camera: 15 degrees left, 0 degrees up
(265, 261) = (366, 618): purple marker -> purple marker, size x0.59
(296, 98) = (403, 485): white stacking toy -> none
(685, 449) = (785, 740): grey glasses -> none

--

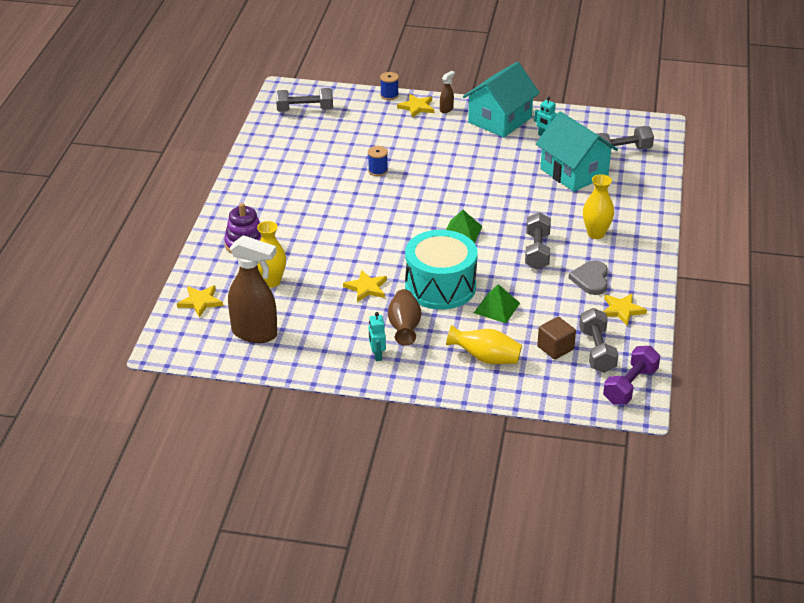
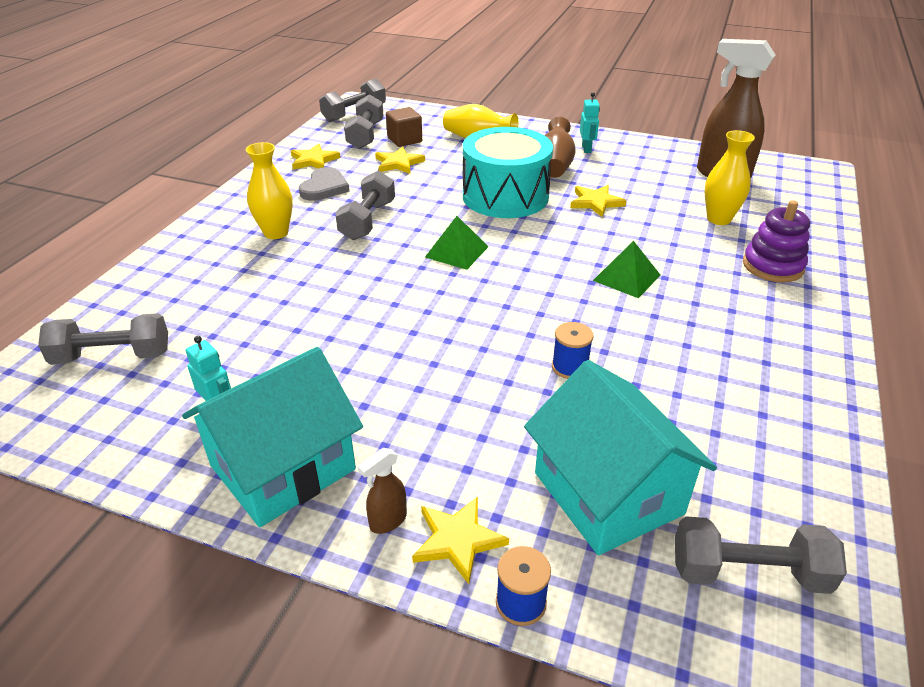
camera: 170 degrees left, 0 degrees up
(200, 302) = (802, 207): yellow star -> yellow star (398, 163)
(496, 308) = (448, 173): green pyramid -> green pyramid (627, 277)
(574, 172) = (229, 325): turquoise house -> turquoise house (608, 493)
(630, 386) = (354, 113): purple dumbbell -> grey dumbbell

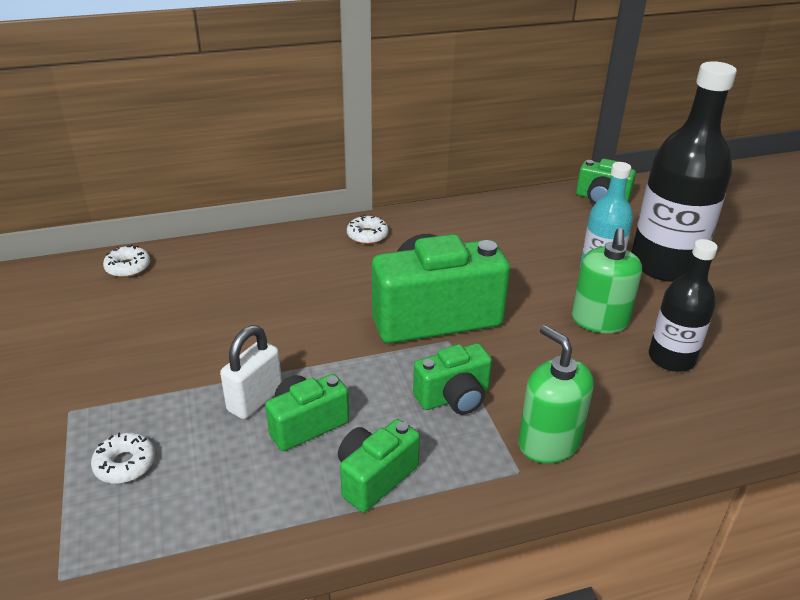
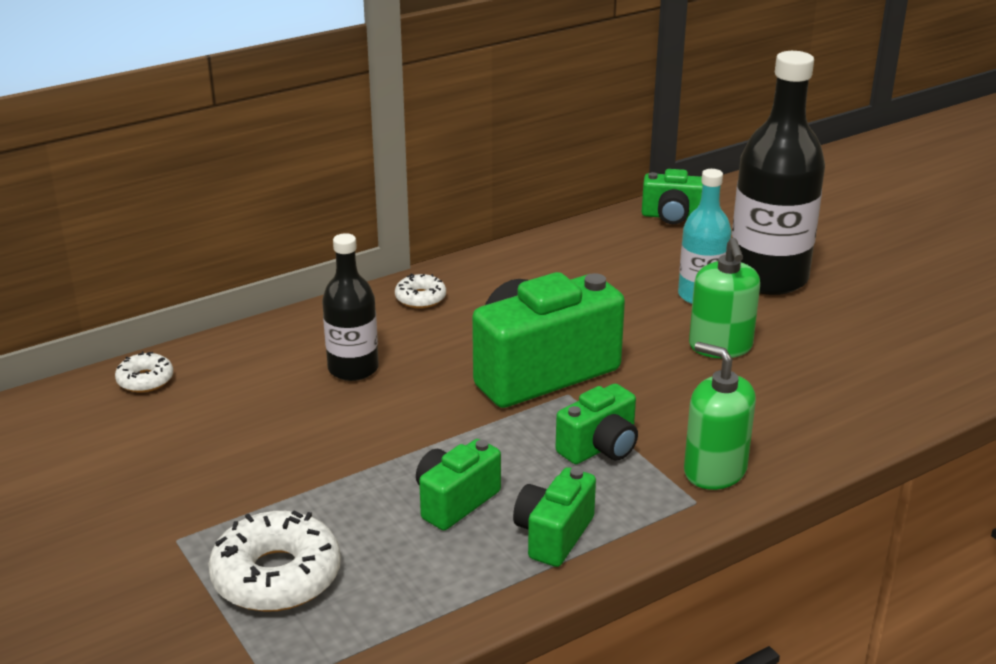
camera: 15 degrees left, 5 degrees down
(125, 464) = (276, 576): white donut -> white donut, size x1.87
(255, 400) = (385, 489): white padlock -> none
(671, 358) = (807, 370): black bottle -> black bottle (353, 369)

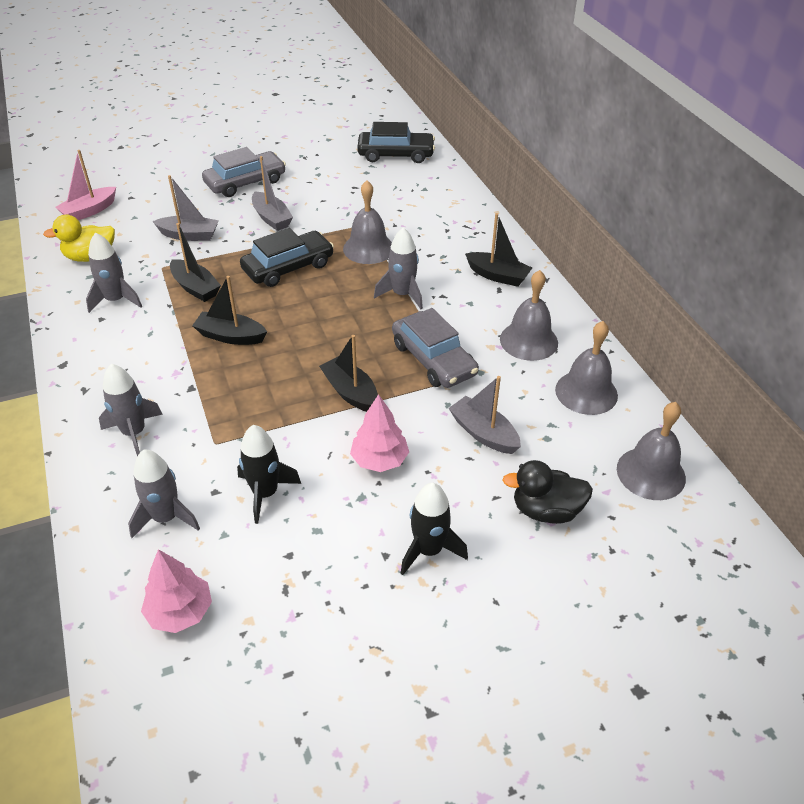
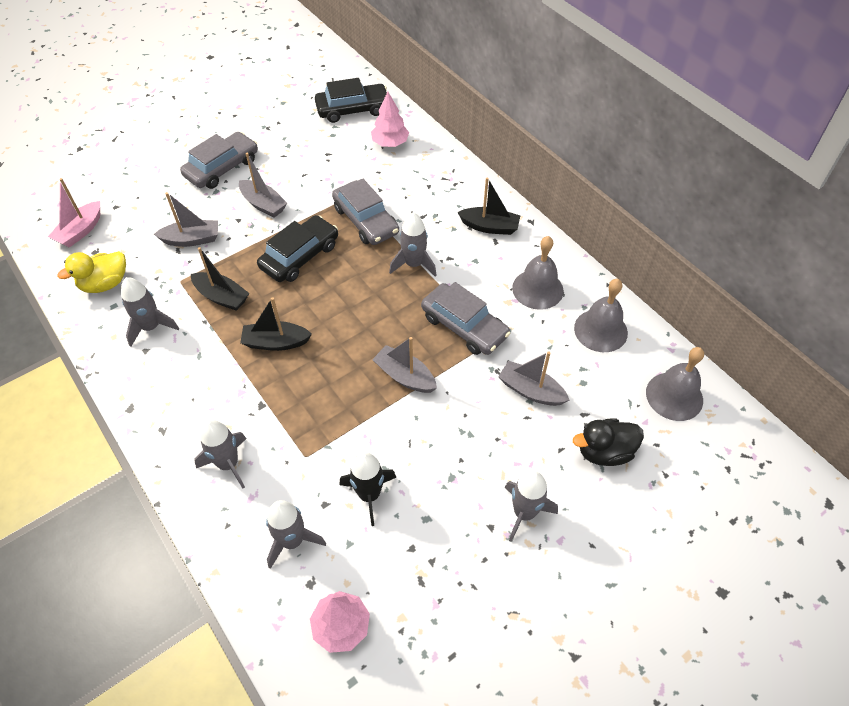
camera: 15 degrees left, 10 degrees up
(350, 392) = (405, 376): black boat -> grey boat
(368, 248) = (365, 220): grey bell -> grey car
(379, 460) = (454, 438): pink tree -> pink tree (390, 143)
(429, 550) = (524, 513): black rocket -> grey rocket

> [YOUR TASK]:
Look back at the entries above. Retype the line with "camera: 15 degrees left, 0 degrees up", the line with "(685, 449) = (785, 740): grey glasses -> none", and all lines in between.

> [RESULT OF THE EXERCISE]:
camera: 15 degrees left, 0 degrees up
(265, 261) = (366, 618): purple marker -> purple marker, size x0.59
(296, 98) = (403, 485): white stacking toy -> none
(685, 449) = (785, 740): grey glasses -> none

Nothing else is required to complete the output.